Revision comparison data
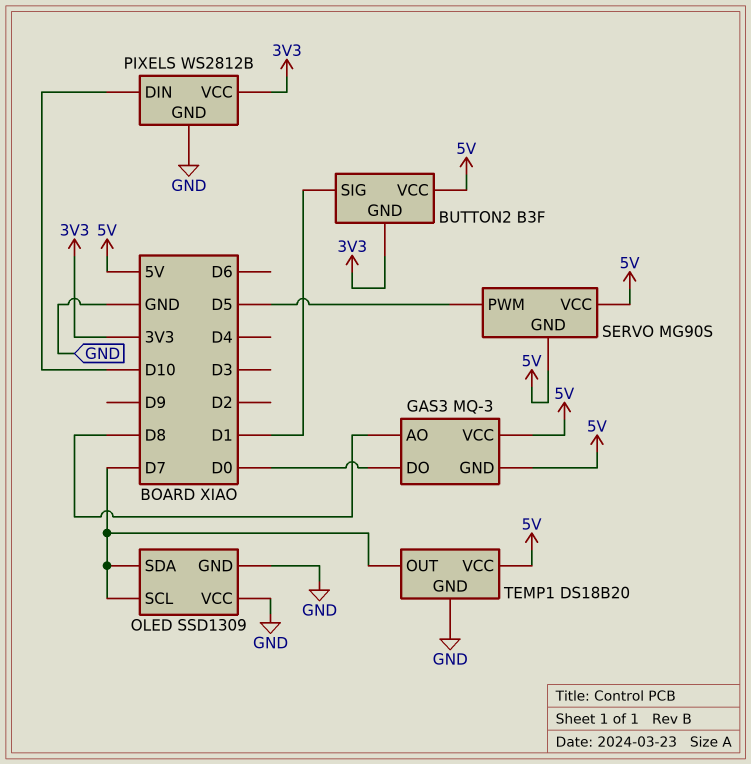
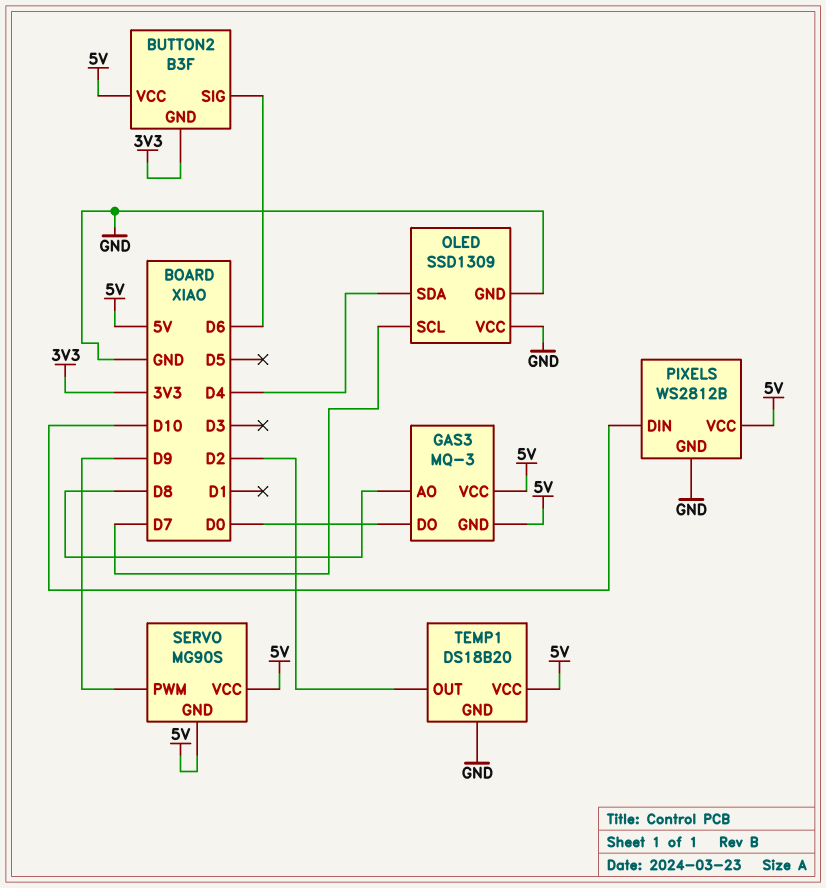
BUTTON2 pin SIG: D1 -> D6
OLED pin SDA: D7 -> D4
PIXELS pin VCC: 3V3 -> 5V
SERVO pin PWM: D5 -> D9
TEMP1 pin OUT: D7 -> D2

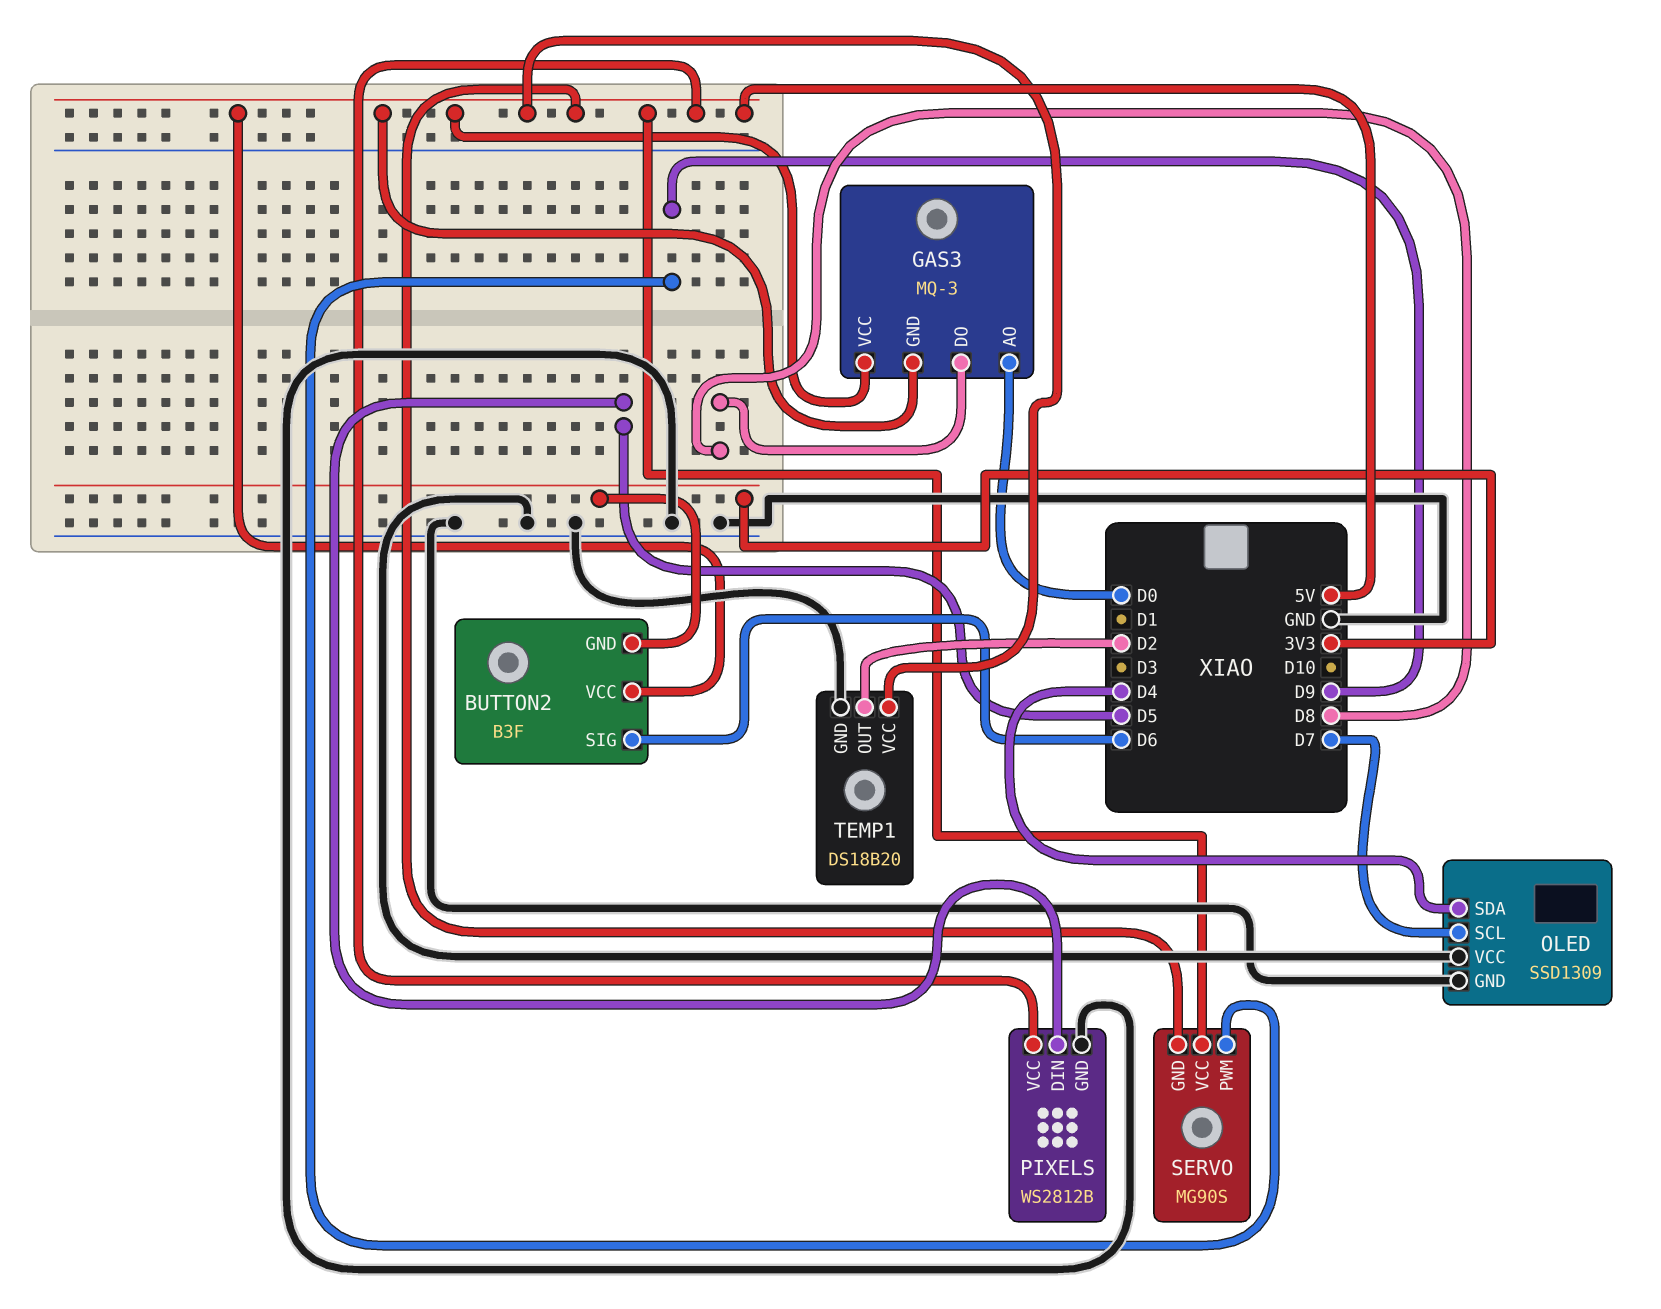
GAS3 pin AO: D8 -> D0
GAS3 pin DO: D0 -> D8
PIXELS pin DIN: D10 -> D5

WHAT NEEDS TO BE DONE: Go through the entries and copy every line that has "PIXELS".

SOLUTION TO THIS PROBLEM:
PIXELS pin VCC: 3V3 -> 5V
PIXELS pin DIN: D10 -> D5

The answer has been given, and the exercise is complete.